Provide the number of lines below containing the word "blue", without any other words.

### TASK MATERIAL ###

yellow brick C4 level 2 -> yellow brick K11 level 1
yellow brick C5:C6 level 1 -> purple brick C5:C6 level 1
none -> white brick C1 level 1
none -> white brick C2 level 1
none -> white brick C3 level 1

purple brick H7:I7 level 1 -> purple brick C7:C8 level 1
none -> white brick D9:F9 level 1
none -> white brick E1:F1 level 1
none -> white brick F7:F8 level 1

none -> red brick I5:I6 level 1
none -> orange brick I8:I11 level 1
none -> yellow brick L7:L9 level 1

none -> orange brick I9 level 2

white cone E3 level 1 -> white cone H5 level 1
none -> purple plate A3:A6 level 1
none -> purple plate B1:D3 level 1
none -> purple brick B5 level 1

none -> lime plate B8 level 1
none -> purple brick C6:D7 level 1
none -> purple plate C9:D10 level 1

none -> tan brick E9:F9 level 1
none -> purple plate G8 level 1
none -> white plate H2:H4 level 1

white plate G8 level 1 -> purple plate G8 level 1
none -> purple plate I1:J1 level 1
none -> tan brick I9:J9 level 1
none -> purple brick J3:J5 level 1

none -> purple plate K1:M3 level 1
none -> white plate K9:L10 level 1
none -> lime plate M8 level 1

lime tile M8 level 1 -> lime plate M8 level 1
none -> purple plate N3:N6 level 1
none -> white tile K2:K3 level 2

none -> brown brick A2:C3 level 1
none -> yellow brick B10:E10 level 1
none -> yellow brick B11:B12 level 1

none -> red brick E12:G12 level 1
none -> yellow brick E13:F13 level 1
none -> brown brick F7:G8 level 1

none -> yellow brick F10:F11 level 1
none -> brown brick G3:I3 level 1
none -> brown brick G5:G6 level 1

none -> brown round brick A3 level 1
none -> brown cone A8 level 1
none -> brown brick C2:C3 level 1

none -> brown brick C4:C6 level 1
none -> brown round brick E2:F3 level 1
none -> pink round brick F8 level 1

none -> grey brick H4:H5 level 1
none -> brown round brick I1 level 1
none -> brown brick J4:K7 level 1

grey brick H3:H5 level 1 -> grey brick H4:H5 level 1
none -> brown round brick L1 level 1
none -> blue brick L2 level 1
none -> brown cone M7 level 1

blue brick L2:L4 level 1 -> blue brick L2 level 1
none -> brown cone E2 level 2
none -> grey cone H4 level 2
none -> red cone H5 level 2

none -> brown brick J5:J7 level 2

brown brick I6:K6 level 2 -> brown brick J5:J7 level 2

###

▸ ANSWER SECTION: 2